▶ [Brief]:
Pictures stay out. Extract the lines below from the first one through the line with "U1 pin PB4: N_7 -> none", both included.

▶ [Extracted records]:
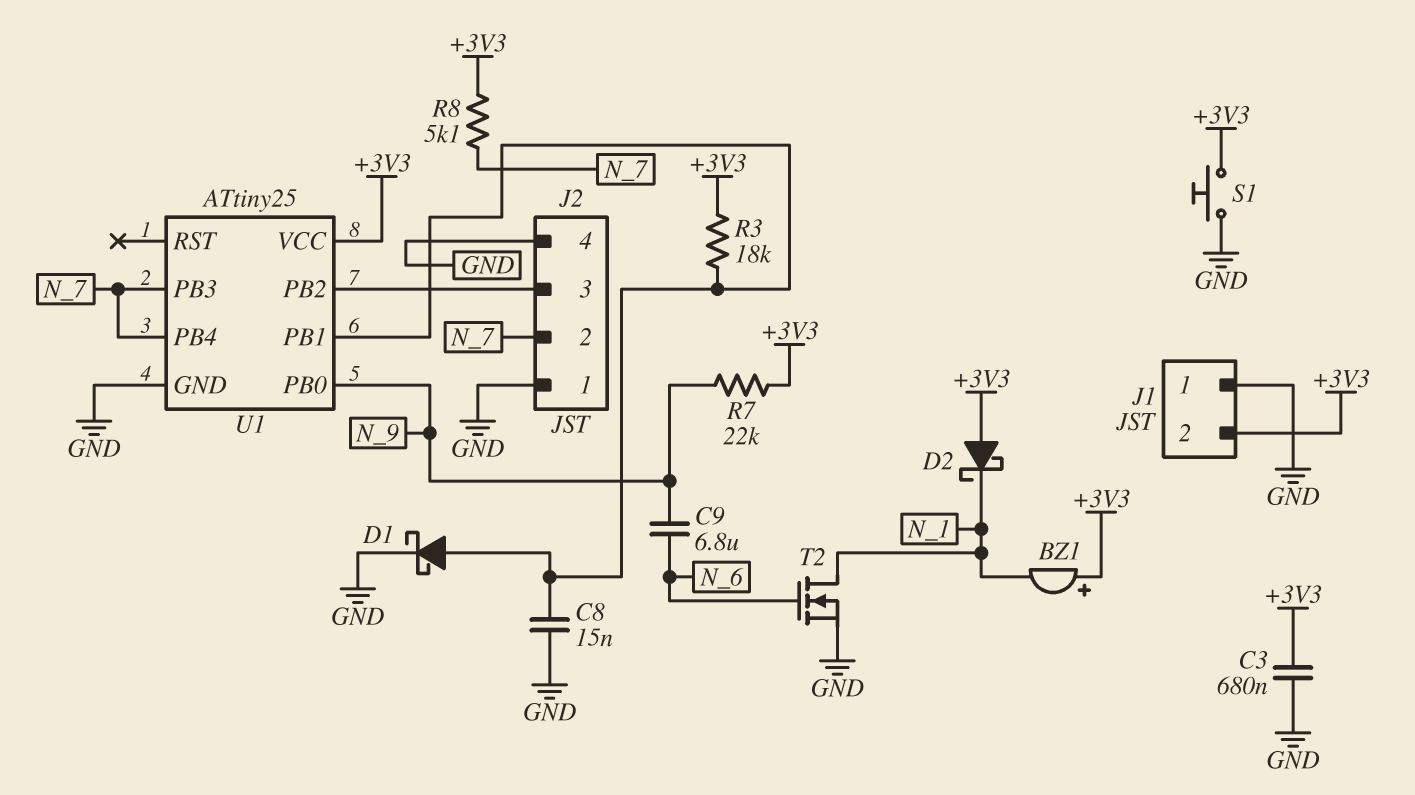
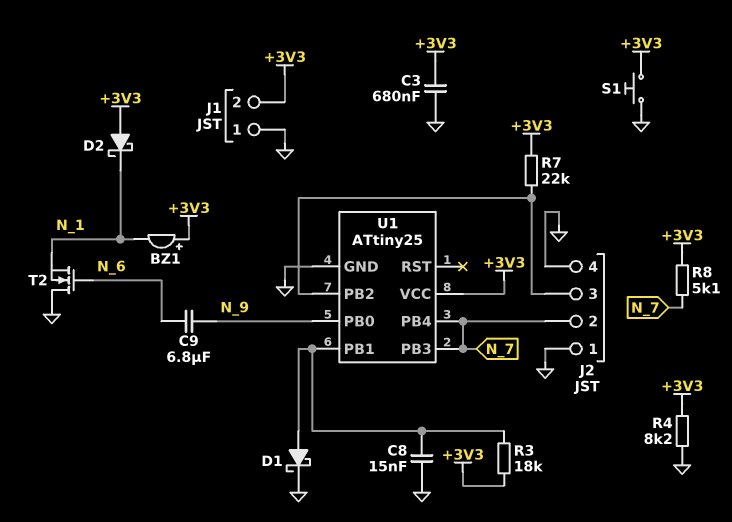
R4: none -> 8.2k (+3V3, GND)
R7: 22k (+3V3, N_9) -> 22k (+3V3, J2/3)
T2: NMOS (G N_6, D N_1, S GND) -> NMOS (G N_6, D GND, S N_1)

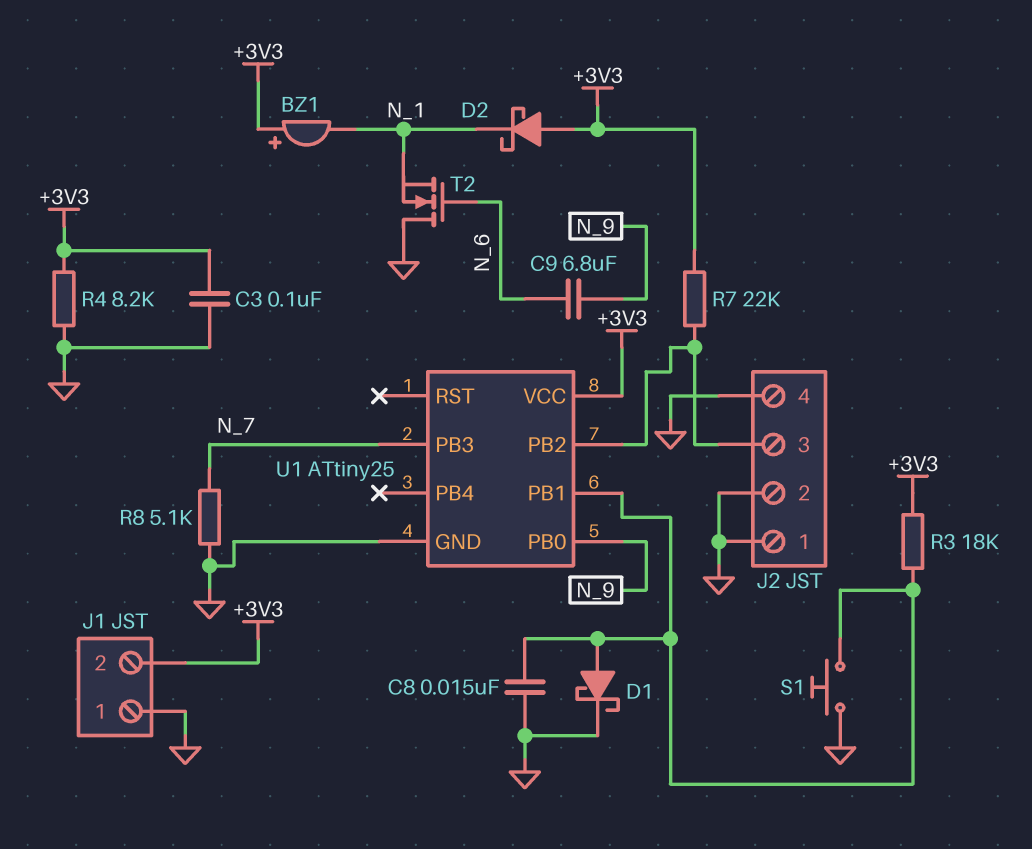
C3: 680nF (+3V3, GND) -> 100nF (+3V3, GND)
J2 pin 2: N_7 -> GND
R8: 5.1k (+3V3, N_7) -> 5.1k (GND, N_7)
S1: button (+3V3, GND) -> button (GND, U1/PB1)
U1 pin PB4: N_7 -> none

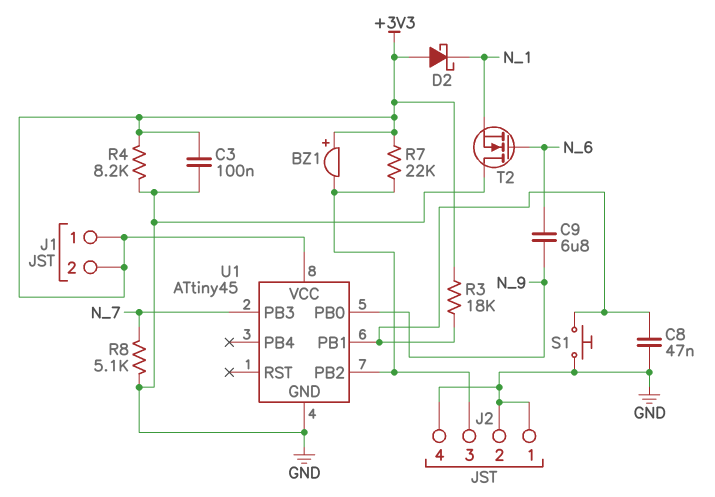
BZ1: buzzer (plus +3V3, minus N_1) -> buzzer (plus +3V3, minus J2/3)
C8: 15nF (GND, U1/PB1) -> 47nF (GND, U1/PB1)
D1: schottky (A U1/PB1, K GND) -> none
J1 pin 1: GND -> +3V3
U1: ATtiny25 -> ATtiny45

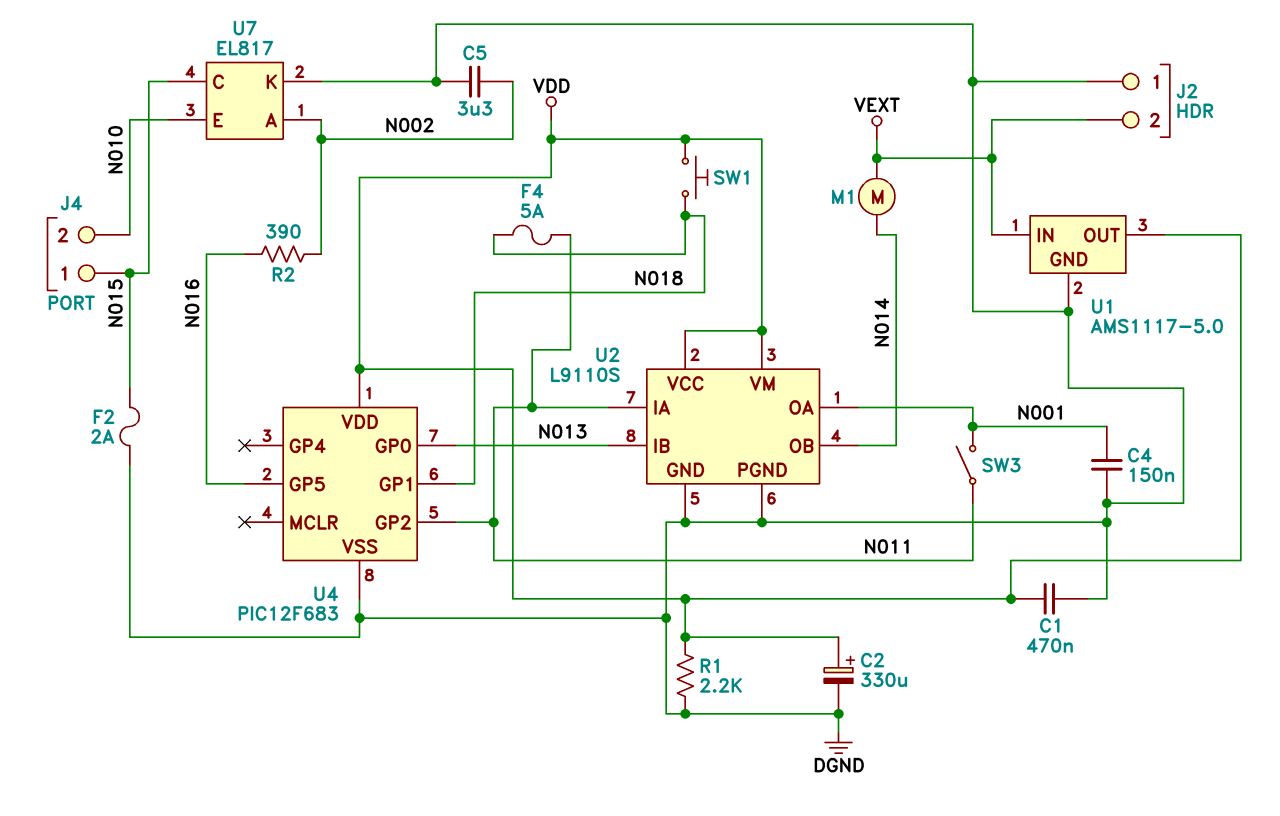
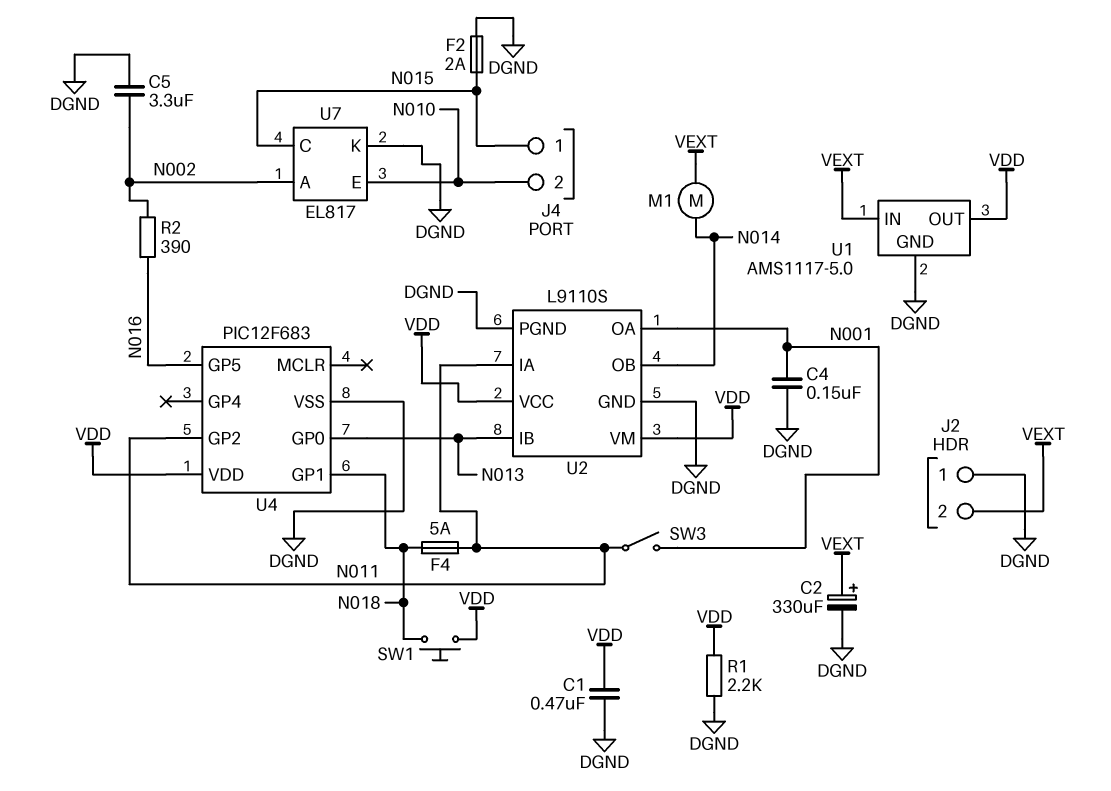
C2: 330uF (plus VDD, minus DGND) -> 330uF (plus VEXT, minus DGND)

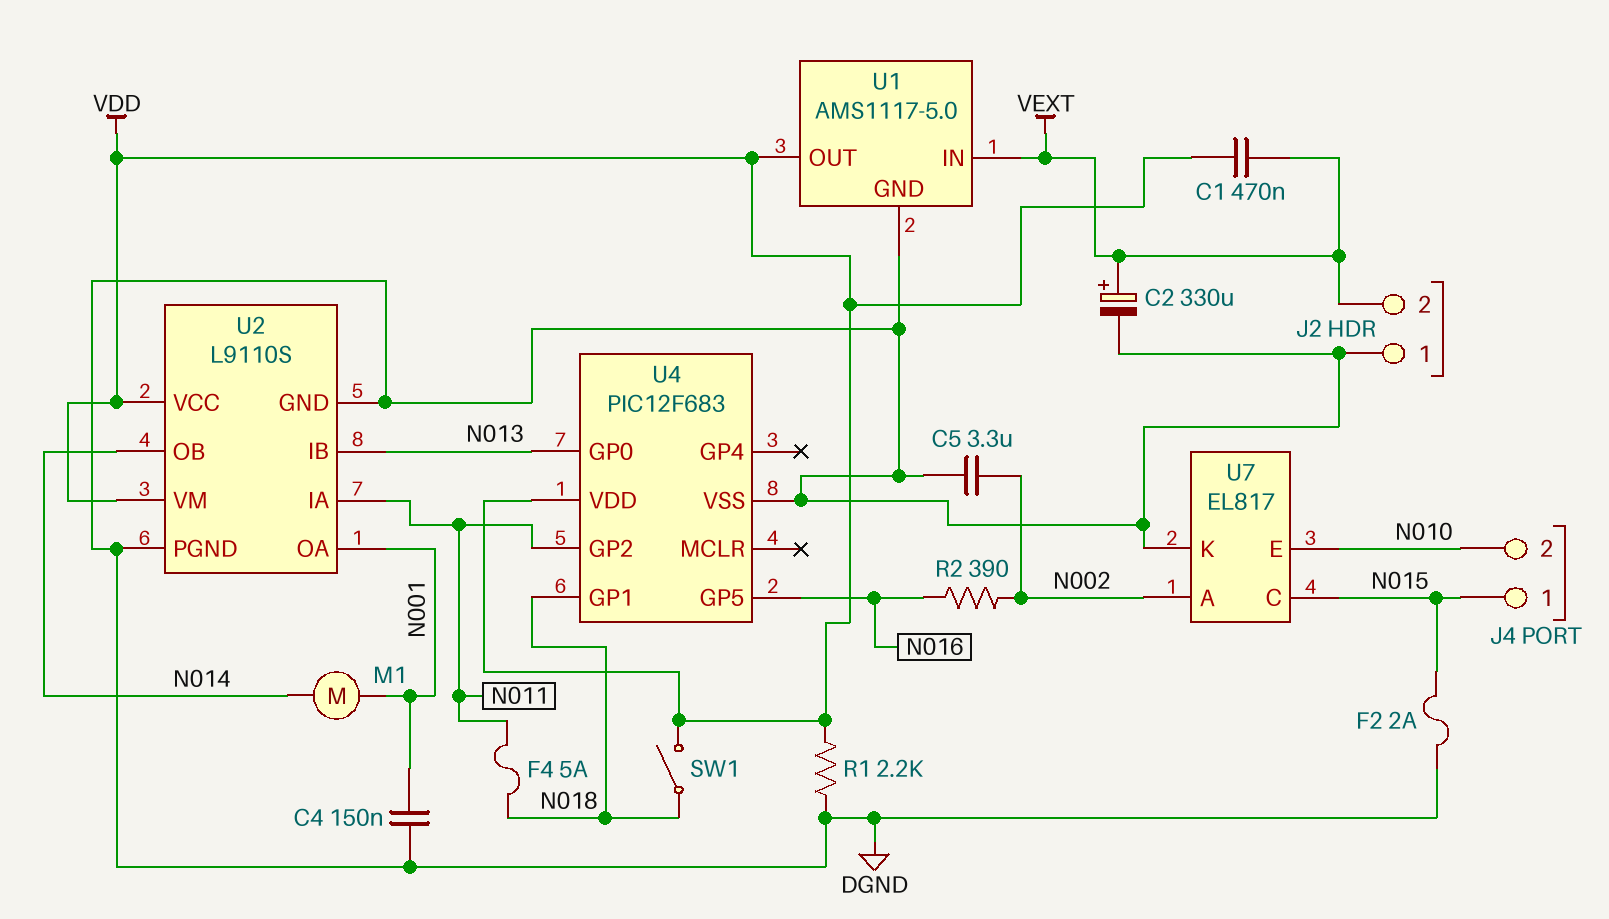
C1: 470nF (DGND, VDD) -> 470nF (VDD, VEXT)
M1: motor (N014, VEXT) -> motor (N001, N014)
SW1: button (N018, VDD) -> switch (N018, VDD)
SW3: switch (N001, N011) -> none

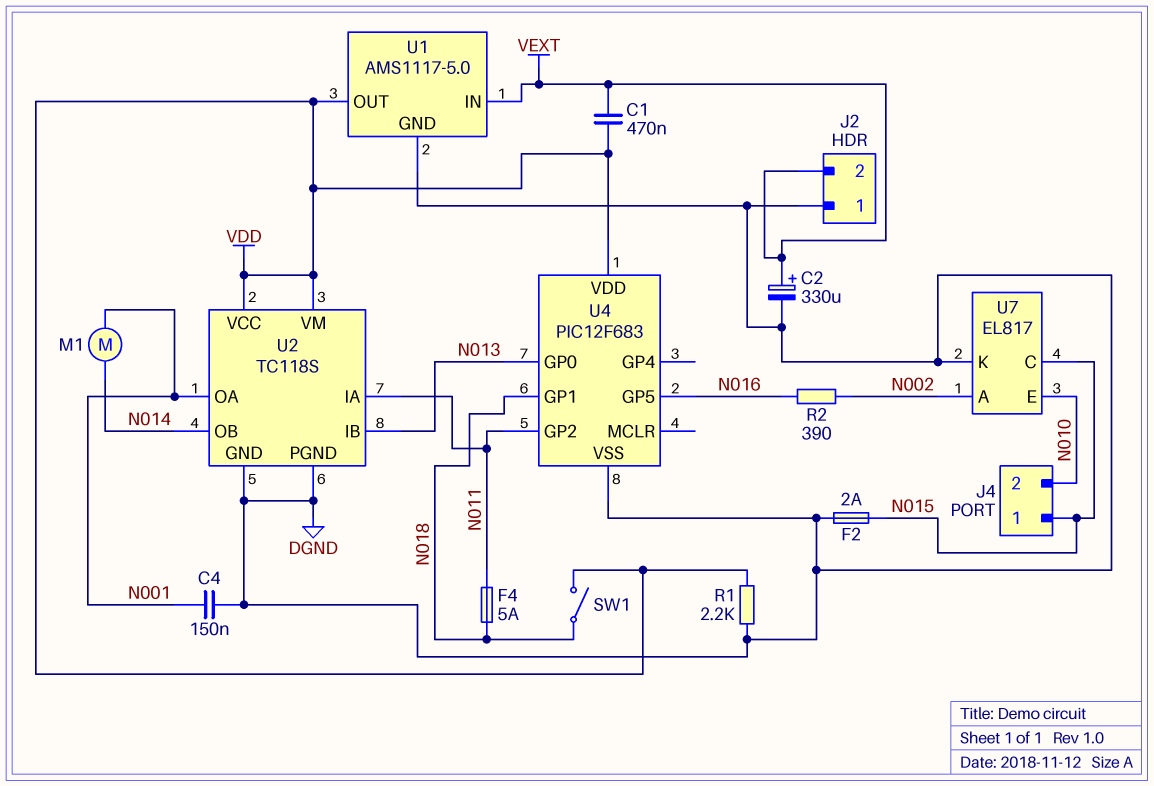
C5: 3.3uF (DGND, N002) -> none
U2: L9110S -> TC118S

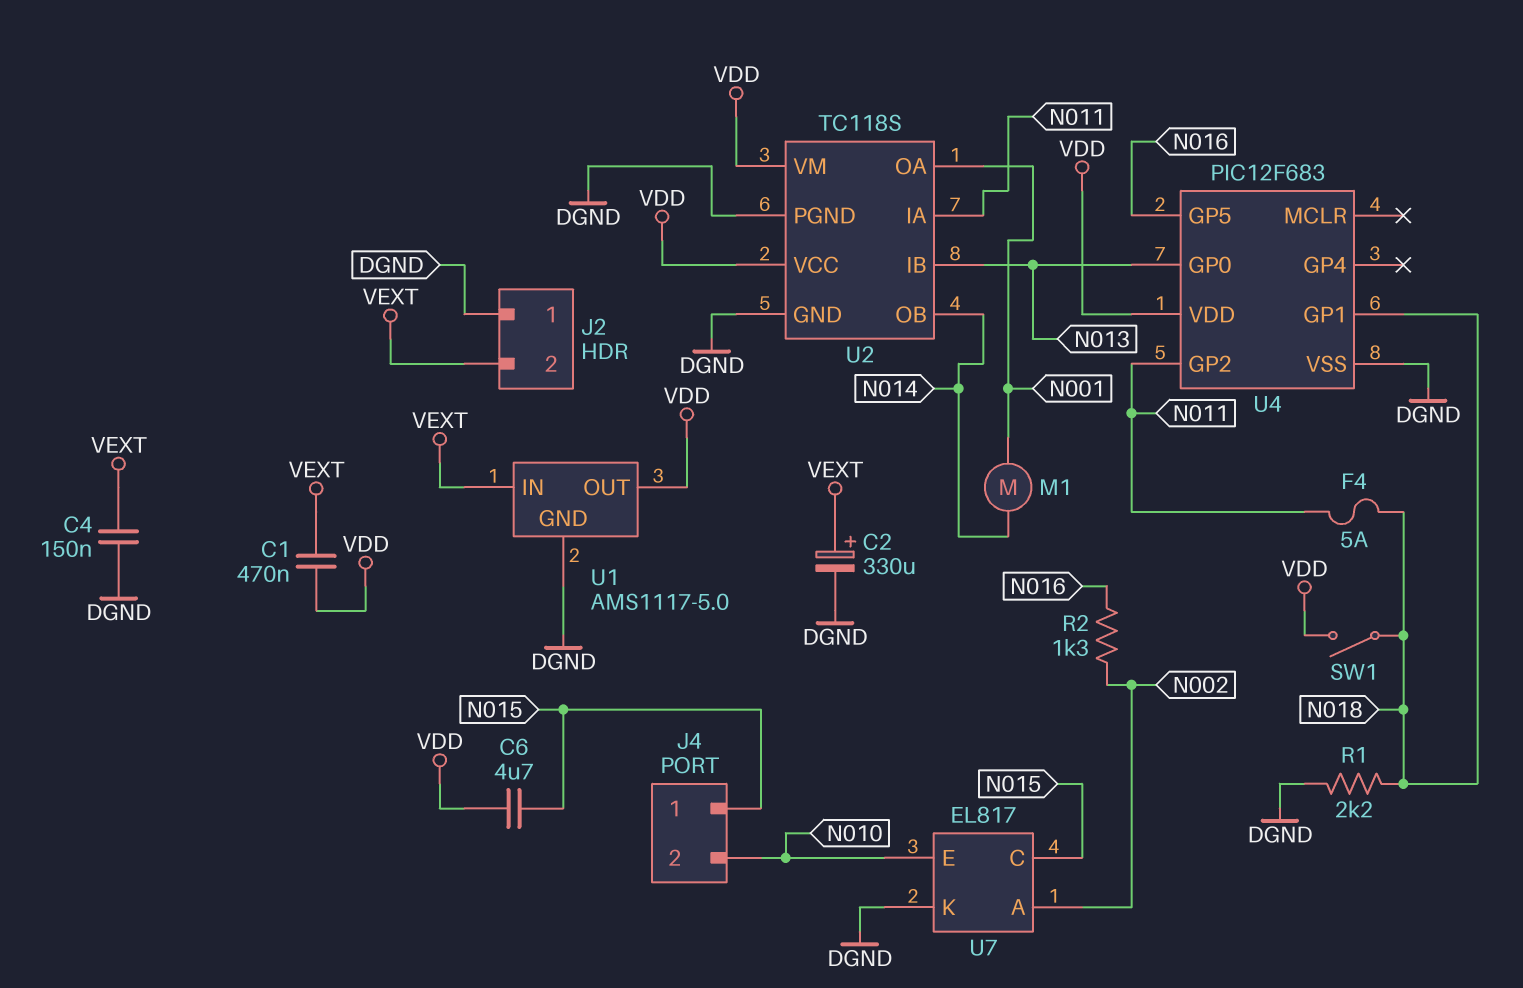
C4: 150nF (DGND, N001) -> 150nF (DGND, VEXT)
C6: none -> 4.7uF (N015, VDD)
F2: 2A (DGND, N015) -> none
R1: 2.2k (DGND, VDD) -> 2.2k (DGND, N018)
R2: 390 (N002, N016) -> 1.3k (N002, N016)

▶ [Task answer]:
R4: none -> 8.2k (+3V3, GND)
R7: 22k (+3V3, N_9) -> 22k (+3V3, J2/3)
T2: NMOS (G N_6, D N_1, S GND) -> NMOS (G N_6, D GND, S N_1)

C3: 680nF (+3V3, GND) -> 100nF (+3V3, GND)
J2 pin 2: N_7 -> GND
R8: 5.1k (+3V3, N_7) -> 5.1k (GND, N_7)
S1: button (+3V3, GND) -> button (GND, U1/PB1)
U1 pin PB4: N_7 -> none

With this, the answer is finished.